- **DATA SECTION**:
= = = =

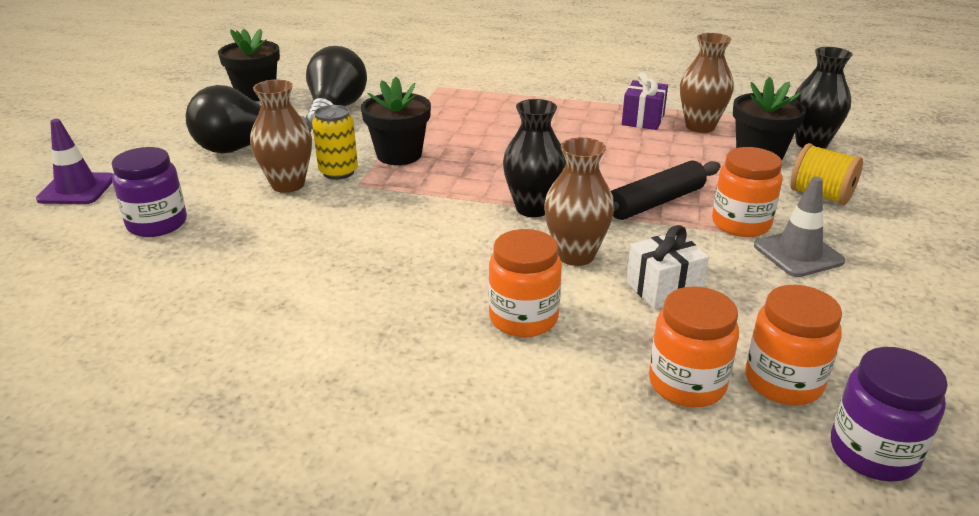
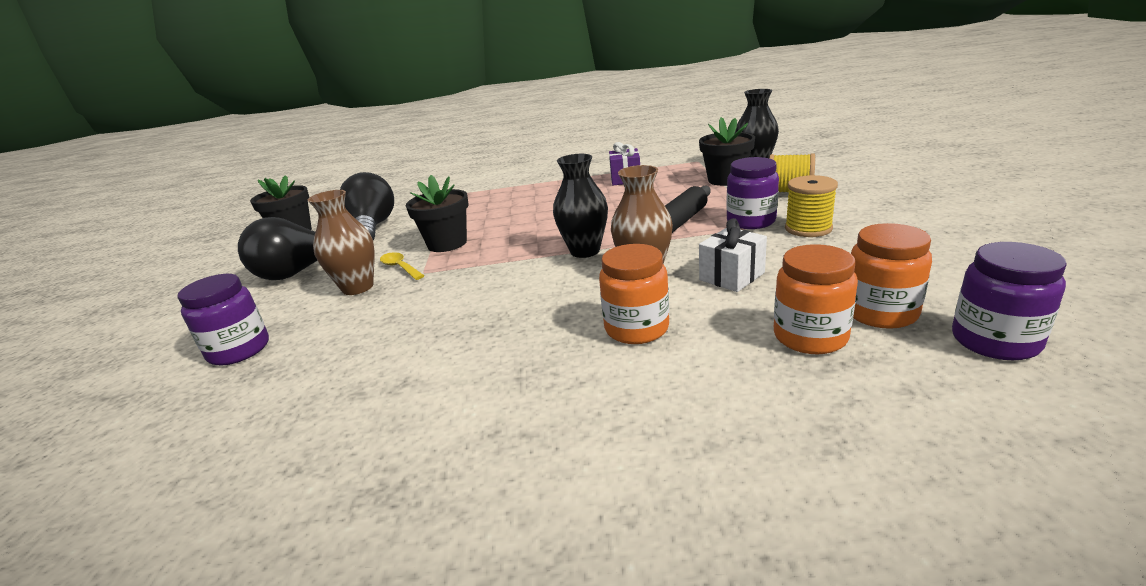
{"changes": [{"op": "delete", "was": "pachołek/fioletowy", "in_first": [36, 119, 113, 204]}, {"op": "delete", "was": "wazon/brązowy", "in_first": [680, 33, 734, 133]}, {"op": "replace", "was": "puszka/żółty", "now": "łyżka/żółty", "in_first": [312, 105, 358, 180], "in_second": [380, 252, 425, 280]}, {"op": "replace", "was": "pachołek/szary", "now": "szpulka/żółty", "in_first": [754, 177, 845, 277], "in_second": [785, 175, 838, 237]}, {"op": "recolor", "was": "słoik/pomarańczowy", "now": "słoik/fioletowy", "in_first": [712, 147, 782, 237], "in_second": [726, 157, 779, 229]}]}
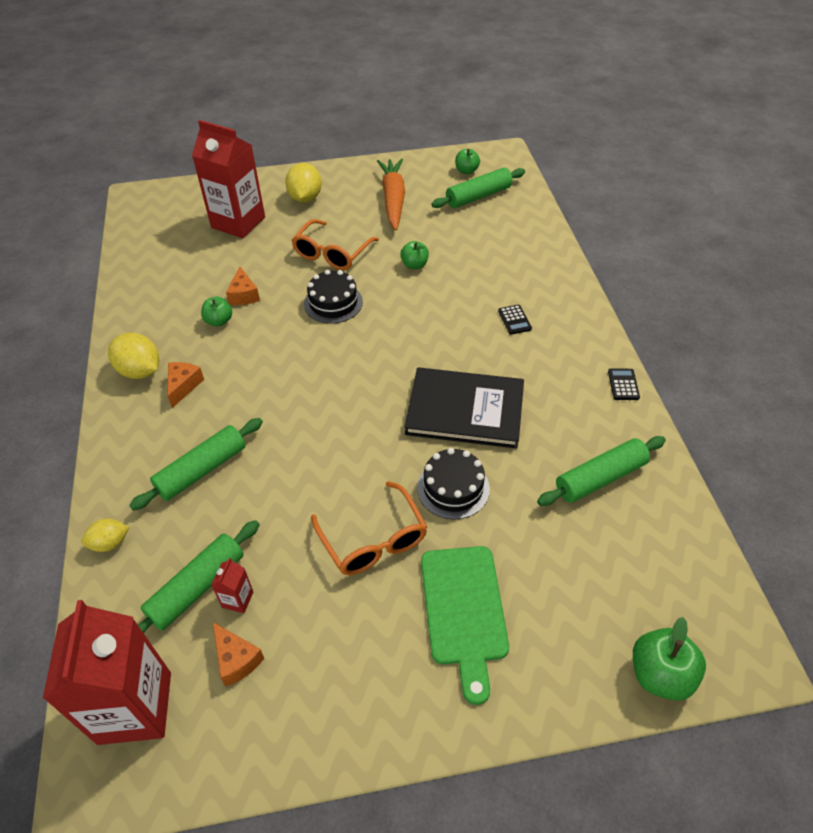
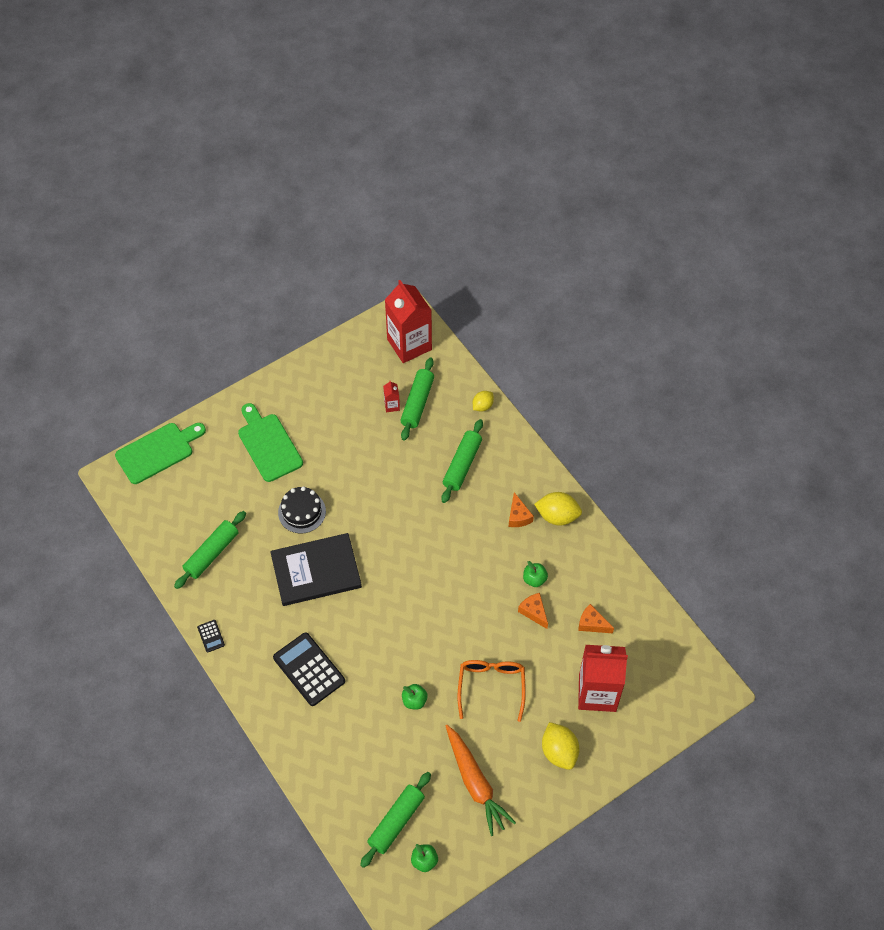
{"changes": [{"op": "delete", "was": "tort/czarny", "in_first": [304, 270, 363, 324]}, {"op": "delete", "was": "okulary/pomarańczowy", "in_first": [311, 481, 427, 575]}, {"op": "move", "was": "ser/pomarańczowy", "in_first": [213, 622, 264, 686], "in_second": [578, 604, 614, 633]}, {"op": "replace", "was": "jabłko/zielony", "now": "deska do krojenia/zielony", "in_first": [633, 617, 706, 701], "in_second": [115, 423, 206, 484]}, {"op": "resize", "was": "kalkulator/czarny", "in_first": [498, 305, 532, 335], "in_second": [273, 632, 345, 706], "ratio": 2.2}]}
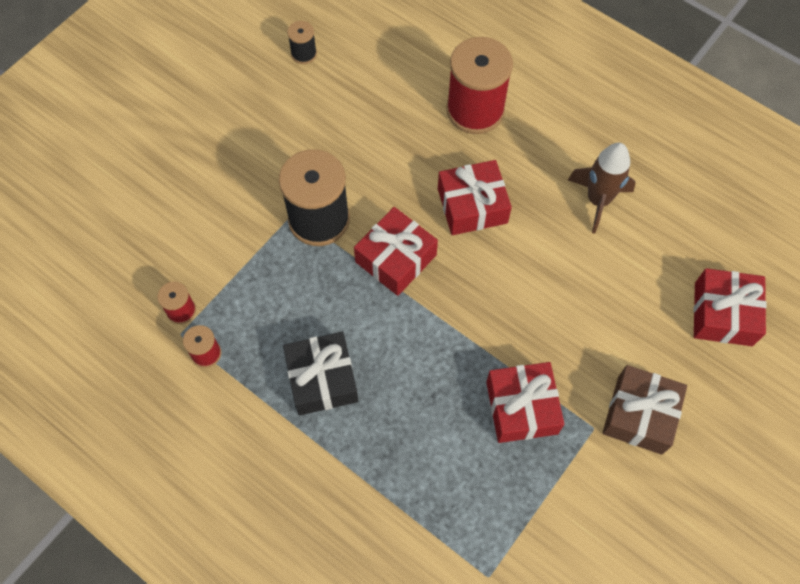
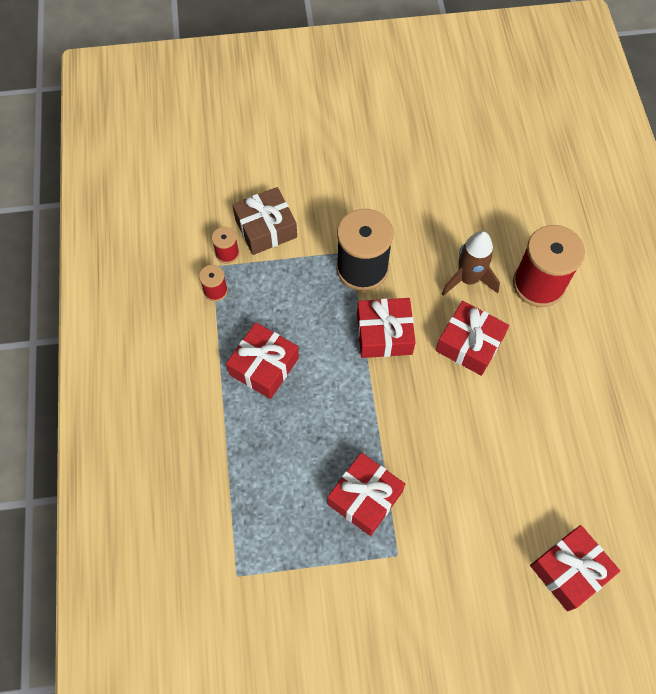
{"changes": [{"op": "delete", "was": "szpulka/czarny", "in_first": [287, 21, 317, 64]}, {"op": "move", "was": "rakieta/brązowy", "in_first": [568, 143, 636, 234], "in_second": [442, 231, 500, 296]}, {"op": "move", "was": "prezent/brązowy", "in_first": [602, 365, 687, 455], "in_second": [232, 187, 297, 255]}, {"op": "recolor", "was": "prezent/czarny", "now": "prezent/czerwony", "in_first": [283, 332, 358, 416], "in_second": [226, 322, 299, 399]}]}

= = = =

- **TASK DIRECTIONS**:
Set down the material above as is, without any pictures.

- **ANSWER SPACE**:
{"changes": [{"op": "delete", "was": "pachołek/fioletowy", "in_first": [36, 119, 113, 204]}, {"op": "delete", "was": "wazon/brązowy", "in_first": [680, 33, 734, 133]}, {"op": "replace", "was": "puszka/żółty", "now": "łyżka/żółty", "in_first": [312, 105, 358, 180], "in_second": [380, 252, 425, 280]}, {"op": "replace", "was": "pachołek/szary", "now": "szpulka/żółty", "in_first": [754, 177, 845, 277], "in_second": [785, 175, 838, 237]}, {"op": "recolor", "was": "słoik/pomarańczowy", "now": "słoik/fioletowy", "in_first": [712, 147, 782, 237], "in_second": [726, 157, 779, 229]}]}
{"changes": [{"op": "delete", "was": "tort/czarny", "in_first": [304, 270, 363, 324]}, {"op": "delete", "was": "okulary/pomarańczowy", "in_first": [311, 481, 427, 575]}, {"op": "move", "was": "ser/pomarańczowy", "in_first": [213, 622, 264, 686], "in_second": [578, 604, 614, 633]}, {"op": "replace", "was": "jabłko/zielony", "now": "deska do krojenia/zielony", "in_first": [633, 617, 706, 701], "in_second": [115, 423, 206, 484]}, {"op": "resize", "was": "kalkulator/czarny", "in_first": [498, 305, 532, 335], "in_second": [273, 632, 345, 706], "ratio": 2.2}]}
{"changes": [{"op": "delete", "was": "szpulka/czarny", "in_first": [287, 21, 317, 64]}, {"op": "move", "was": "rakieta/brązowy", "in_first": [568, 143, 636, 234], "in_second": [442, 231, 500, 296]}, {"op": "move", "was": "prezent/brązowy", "in_first": [602, 365, 687, 455], "in_second": [232, 187, 297, 255]}, {"op": "recolor", "was": "prezent/czarny", "now": "prezent/czerwony", "in_first": [283, 332, 358, 416], "in_second": [226, 322, 299, 399]}]}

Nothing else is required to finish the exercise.